[Data entries]
::::::::::
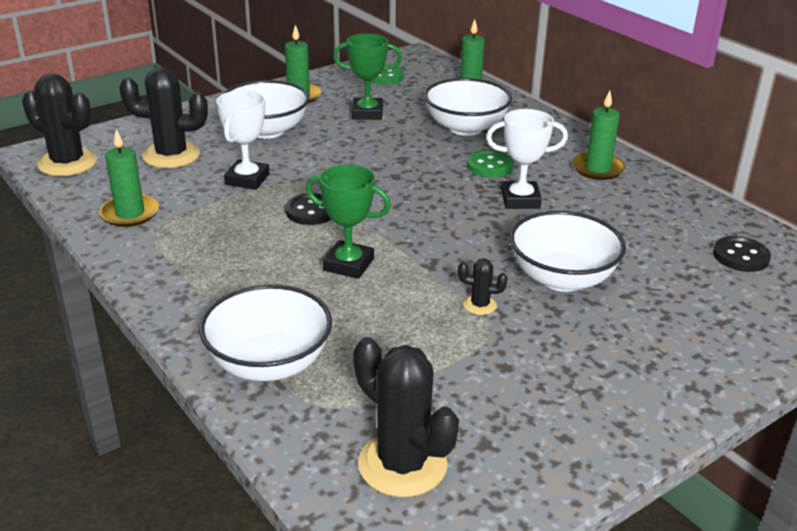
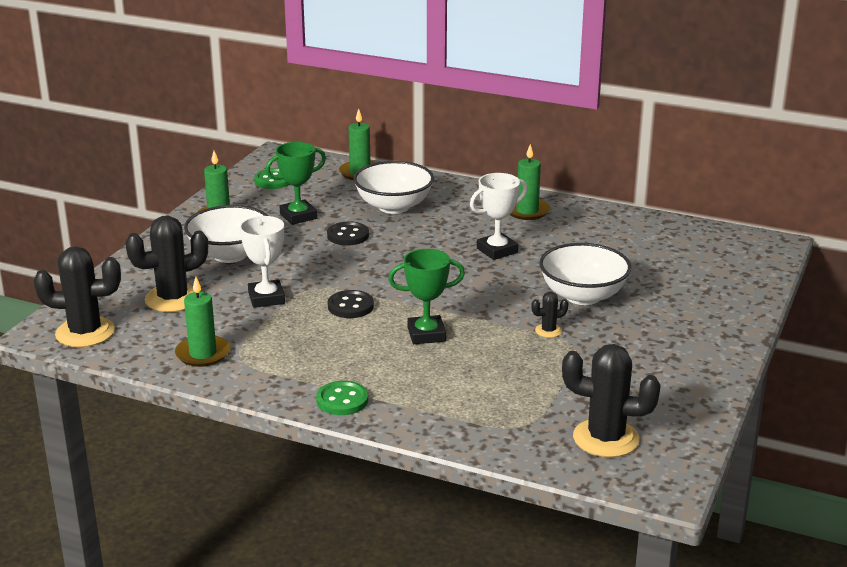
camera: 30 degrees left, 5 degrees down
(269, 363) = (451, 415): white bowl -> none
(490, 166) = (446, 231): green button -> green button (342, 400)
(740, 256) = (680, 245): black button -> black button (348, 235)

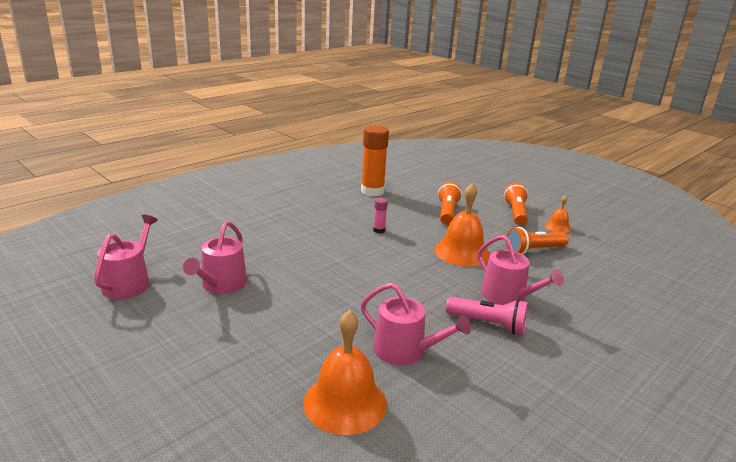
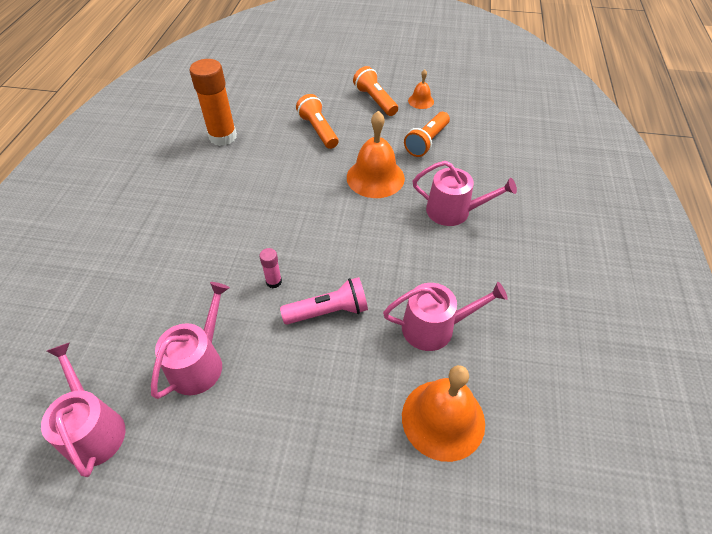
camera: 35 degrees left, 25 degrees up
(221, 285) = (199, 362): pink watering can -> pink watering can turned 135 degrees counterclockwise
(379, 230) = (280, 190): pink glue stick -> pink glue stick (274, 282)
(488, 324) = (466, 253): pink flashlight -> pink flashlight (328, 311)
::::::::::
**BRIEF:** From the data above, copy each line with the string "left" in it.

**RESULT FOR THIS TASK:**
camera: 30 degrees left, 5 degrees down
camera: 35 degrees left, 25 degrees up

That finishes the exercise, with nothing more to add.